*RECORDS PROVIDED*:
◆ ◆ ◆ ◆ ◆

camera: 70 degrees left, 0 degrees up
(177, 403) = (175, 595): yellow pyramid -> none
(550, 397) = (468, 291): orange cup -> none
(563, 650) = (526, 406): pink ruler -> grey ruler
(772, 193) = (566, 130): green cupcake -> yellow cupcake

◆ ◆ ◆ ◆ ◆

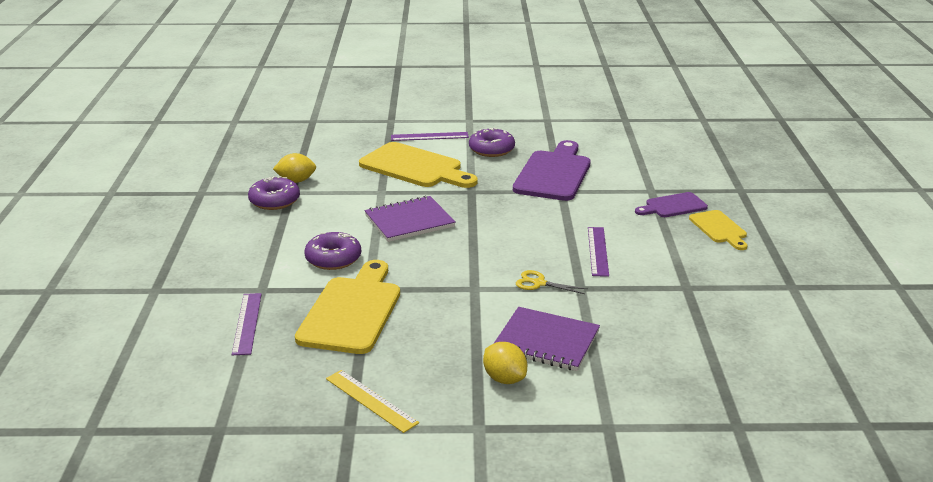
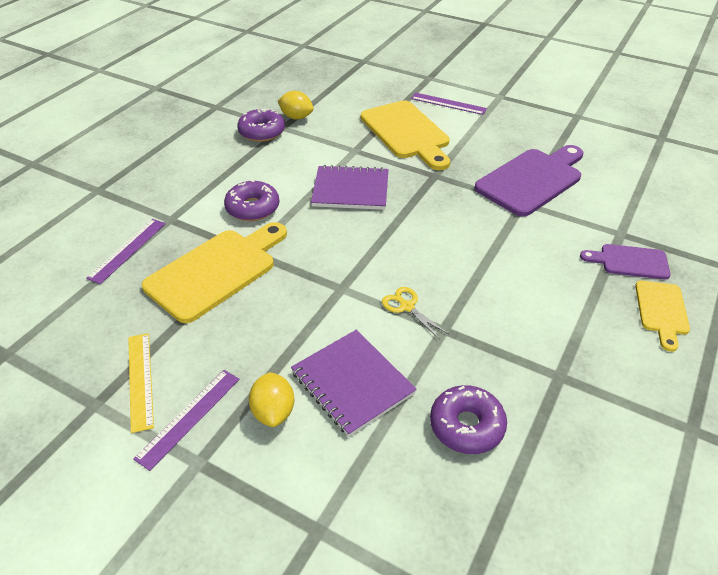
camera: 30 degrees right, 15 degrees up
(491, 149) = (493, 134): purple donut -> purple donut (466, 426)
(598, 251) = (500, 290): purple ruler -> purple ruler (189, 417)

◆ ◆ ◆ ◆ ◆

*ABOUT THIS EXERCISE*:
Could you return the lines in the entries above that contain "camera"?

*ANSWER*:
camera: 70 degrees left, 0 degrees up
camera: 30 degrees right, 15 degrees up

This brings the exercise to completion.